:: Your task ::
Would you return exactly the lines below from the line with "grey 1x1 plate" through the line with "pink 1x8 plate", both included, and nothing else, leaving out the pictures?

:: Entries supplied ::
_ _ _ _

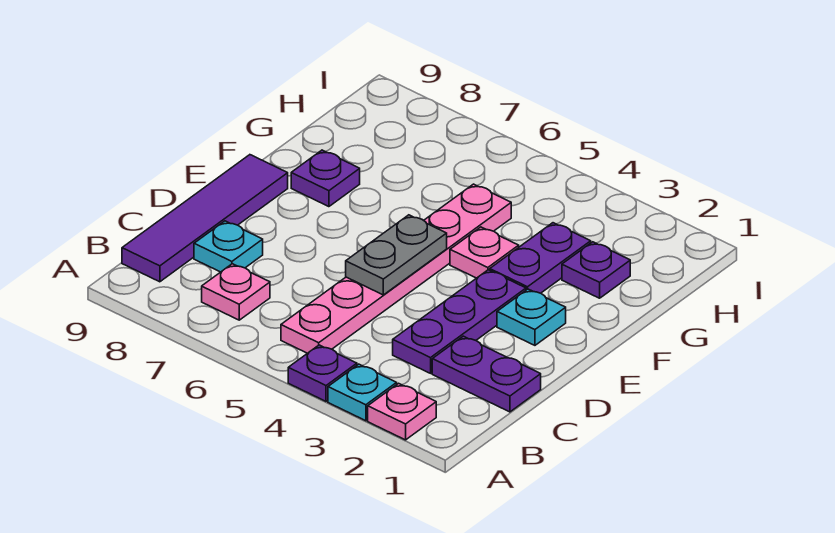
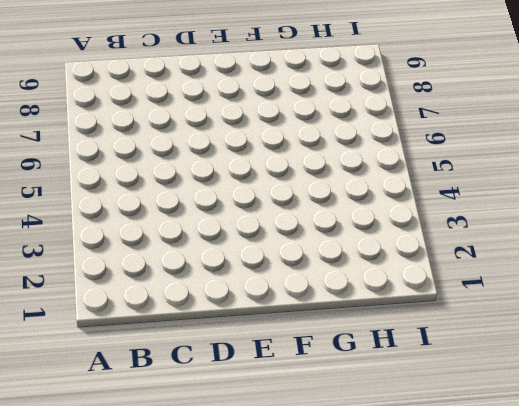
none -> pink 1x1 plate [368,383,436,440]
none -> cyan 1x1 plate [328,364,397,421]
none -> purple 1x1 plate [288,345,357,401]

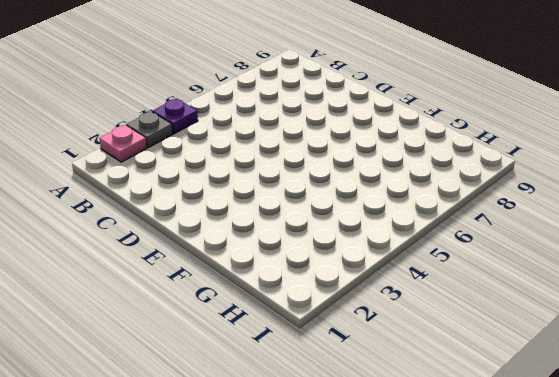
grey 1x1 plate [126,111,173,148] -> cyan 1x1 plate [328,364,397,421]
none -> pink 1x6 plate [281,184,511,353]
none -> pink 1x1 plate [202,264,270,320]
none -> purple 1x4 tile [122,155,288,282]

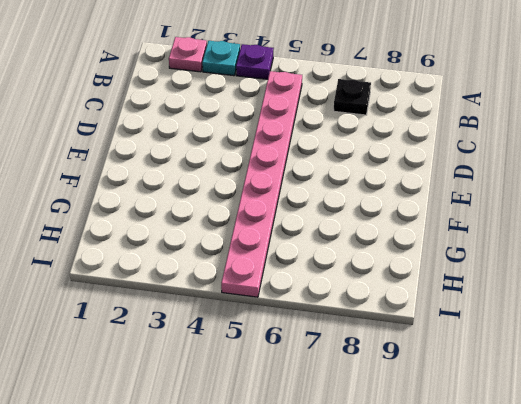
pink 1x8 plate [221,71,302,297] -> pink 1x6 plate [281,184,511,353]
black 1x1 plate [334,79,371,115] -> pink 1x1 plate [202,264,270,320]
none -> purple 1x4 tile [122,155,288,282]
none -> purple 1x2 plate [432,336,541,412]
none -> purple 1x3 plate [393,270,526,373]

_ _ _ _

:: Result of the task ::
grey 1x1 plate [126,111,173,148] -> cyan 1x1 plate [328,364,397,421]
none -> pink 1x6 plate [281,184,511,353]
none -> pink 1x1 plate [202,264,270,320]
none -> purple 1x4 tile [122,155,288,282]

pink 1x8 plate [221,71,302,297] -> pink 1x6 plate [281,184,511,353]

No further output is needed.